● DATA ROWS:
——————
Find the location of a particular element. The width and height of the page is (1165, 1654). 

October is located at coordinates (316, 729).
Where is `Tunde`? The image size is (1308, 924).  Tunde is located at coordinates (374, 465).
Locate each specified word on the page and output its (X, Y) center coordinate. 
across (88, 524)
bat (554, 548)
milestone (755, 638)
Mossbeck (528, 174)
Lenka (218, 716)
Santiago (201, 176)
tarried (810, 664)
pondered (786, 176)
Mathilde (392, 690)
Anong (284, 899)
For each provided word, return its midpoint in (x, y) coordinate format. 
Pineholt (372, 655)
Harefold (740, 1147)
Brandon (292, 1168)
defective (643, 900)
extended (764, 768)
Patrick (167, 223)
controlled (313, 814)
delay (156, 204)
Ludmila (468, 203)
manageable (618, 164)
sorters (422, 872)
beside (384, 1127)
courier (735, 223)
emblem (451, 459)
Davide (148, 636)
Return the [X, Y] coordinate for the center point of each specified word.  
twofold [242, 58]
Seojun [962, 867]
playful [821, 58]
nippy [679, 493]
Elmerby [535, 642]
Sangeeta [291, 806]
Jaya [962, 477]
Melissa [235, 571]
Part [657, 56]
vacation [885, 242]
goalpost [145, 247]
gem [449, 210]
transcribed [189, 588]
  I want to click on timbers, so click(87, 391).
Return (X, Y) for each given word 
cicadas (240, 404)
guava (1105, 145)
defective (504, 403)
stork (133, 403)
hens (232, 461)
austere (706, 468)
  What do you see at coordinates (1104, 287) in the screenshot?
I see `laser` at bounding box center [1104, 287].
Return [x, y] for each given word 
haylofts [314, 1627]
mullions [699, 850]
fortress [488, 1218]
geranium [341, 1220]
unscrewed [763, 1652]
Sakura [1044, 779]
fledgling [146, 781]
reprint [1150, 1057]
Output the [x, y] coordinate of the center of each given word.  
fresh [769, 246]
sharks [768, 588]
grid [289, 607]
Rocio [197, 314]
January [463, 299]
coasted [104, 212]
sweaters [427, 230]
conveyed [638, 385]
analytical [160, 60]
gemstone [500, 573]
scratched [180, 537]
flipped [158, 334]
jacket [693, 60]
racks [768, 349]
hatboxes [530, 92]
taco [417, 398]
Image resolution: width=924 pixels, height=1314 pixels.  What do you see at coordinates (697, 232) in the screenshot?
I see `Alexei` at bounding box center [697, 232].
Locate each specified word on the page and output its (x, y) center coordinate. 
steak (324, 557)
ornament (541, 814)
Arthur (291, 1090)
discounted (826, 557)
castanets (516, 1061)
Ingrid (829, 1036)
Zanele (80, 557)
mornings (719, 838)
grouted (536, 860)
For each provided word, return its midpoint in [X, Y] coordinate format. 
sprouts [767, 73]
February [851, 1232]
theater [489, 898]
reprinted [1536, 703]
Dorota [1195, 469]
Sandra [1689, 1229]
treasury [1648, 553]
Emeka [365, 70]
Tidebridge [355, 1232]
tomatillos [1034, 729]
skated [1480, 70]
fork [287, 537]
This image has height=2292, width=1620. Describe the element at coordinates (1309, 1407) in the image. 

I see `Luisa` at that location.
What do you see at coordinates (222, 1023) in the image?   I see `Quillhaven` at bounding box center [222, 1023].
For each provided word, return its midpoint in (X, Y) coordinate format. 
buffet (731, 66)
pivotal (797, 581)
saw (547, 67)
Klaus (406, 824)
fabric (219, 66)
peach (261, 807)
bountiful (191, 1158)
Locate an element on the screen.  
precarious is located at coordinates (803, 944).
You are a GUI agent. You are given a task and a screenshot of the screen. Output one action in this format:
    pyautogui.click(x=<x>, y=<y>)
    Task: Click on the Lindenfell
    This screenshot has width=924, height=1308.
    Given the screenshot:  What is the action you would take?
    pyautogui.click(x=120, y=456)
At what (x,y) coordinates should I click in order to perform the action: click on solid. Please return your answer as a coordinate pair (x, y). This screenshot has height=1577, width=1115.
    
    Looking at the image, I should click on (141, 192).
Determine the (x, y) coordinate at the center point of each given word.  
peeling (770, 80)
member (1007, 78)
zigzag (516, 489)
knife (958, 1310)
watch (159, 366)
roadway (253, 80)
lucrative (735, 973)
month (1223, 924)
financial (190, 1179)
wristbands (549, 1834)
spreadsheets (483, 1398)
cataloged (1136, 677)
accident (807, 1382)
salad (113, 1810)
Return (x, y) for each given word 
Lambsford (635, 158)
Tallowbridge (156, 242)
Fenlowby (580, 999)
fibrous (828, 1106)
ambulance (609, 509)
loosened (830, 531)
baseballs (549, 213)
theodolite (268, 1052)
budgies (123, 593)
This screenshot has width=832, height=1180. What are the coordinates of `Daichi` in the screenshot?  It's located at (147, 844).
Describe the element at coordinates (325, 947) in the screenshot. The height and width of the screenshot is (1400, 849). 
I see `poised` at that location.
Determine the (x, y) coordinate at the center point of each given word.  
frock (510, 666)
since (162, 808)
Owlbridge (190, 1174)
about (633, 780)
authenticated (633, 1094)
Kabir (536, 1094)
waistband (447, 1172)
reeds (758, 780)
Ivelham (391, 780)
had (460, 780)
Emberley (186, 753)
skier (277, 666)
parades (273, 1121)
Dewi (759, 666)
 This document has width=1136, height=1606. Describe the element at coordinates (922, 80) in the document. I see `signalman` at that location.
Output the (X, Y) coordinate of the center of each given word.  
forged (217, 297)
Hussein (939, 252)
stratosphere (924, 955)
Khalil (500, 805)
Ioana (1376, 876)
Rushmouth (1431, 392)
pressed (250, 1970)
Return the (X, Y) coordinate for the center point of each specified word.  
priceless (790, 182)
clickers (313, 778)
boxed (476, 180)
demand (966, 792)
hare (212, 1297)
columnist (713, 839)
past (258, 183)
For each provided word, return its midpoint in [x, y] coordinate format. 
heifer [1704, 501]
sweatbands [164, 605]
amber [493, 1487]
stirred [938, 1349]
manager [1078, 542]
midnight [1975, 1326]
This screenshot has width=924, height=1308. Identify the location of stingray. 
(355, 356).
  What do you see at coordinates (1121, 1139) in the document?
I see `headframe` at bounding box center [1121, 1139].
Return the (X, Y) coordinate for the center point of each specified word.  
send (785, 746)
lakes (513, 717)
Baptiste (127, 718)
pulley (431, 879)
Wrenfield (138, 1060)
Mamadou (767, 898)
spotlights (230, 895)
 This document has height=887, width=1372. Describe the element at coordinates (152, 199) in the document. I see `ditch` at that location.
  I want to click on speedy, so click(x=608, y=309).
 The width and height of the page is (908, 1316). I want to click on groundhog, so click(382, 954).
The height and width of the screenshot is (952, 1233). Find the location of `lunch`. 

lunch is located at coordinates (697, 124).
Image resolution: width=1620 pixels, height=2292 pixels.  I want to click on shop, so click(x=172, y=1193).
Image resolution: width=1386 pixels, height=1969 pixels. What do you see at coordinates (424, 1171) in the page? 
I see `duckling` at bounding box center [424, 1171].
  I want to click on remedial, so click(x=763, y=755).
——————
● REQUIREMENT: Copy the rows word for word, beginning with the line that contains "Elmerby [535, 642]" and continuing through the line that contains "fork [287, 537]".

● TASK OUTPUT:
Elmerby [535, 642]
Sangeeta [291, 806]
Jaya [962, 477]
Melissa [235, 571]
Part [657, 56]
vacation [885, 242]
goalpost [145, 247]
gem [449, 210]
transcribed [189, 588]
  I want to click on timbers, so click(87, 391).
Return (X, Y) for each given word 
cicadas (240, 404)
guava (1105, 145)
defective (504, 403)
stork (133, 403)
hens (232, 461)
austere (706, 468)
  What do you see at coordinates (1104, 287) in the screenshot?
I see `laser` at bounding box center [1104, 287].
Return [x, y] for each given word 
haylofts [314, 1627]
mullions [699, 850]
fortress [488, 1218]
geranium [341, 1220]
unscrewed [763, 1652]
Sakura [1044, 779]
fledgling [146, 781]
reprint [1150, 1057]
Output the [x, y] coordinate of the center of each given word.  
fresh [769, 246]
sharks [768, 588]
grid [289, 607]
Rocio [197, 314]
January [463, 299]
coasted [104, 212]
sweaters [427, 230]
conveyed [638, 385]
analytical [160, 60]
gemstone [500, 573]
scratched [180, 537]
flipped [158, 334]
jacket [693, 60]
racks [768, 349]
hatboxes [530, 92]
taco [417, 398]
Image resolution: width=924 pixels, height=1314 pixels.  What do you see at coordinates (697, 232) in the screenshot?
I see `Alexei` at bounding box center [697, 232].
Locate each specified word on the page and output its (x, y) center coordinate. 
steak (324, 557)
ornament (541, 814)
Arthur (291, 1090)
discounted (826, 557)
castanets (516, 1061)
Ingrid (829, 1036)
Zanele (80, 557)
mornings (719, 838)
grouted (536, 860)
For each provided word, return its midpoint in [X, Y] coordinate format. 
sprouts [767, 73]
February [851, 1232]
theater [489, 898]
reprinted [1536, 703]
Dorota [1195, 469]
Sandra [1689, 1229]
treasury [1648, 553]
Emeka [365, 70]
Tidebridge [355, 1232]
tomatillos [1034, 729]
skated [1480, 70]
fork [287, 537]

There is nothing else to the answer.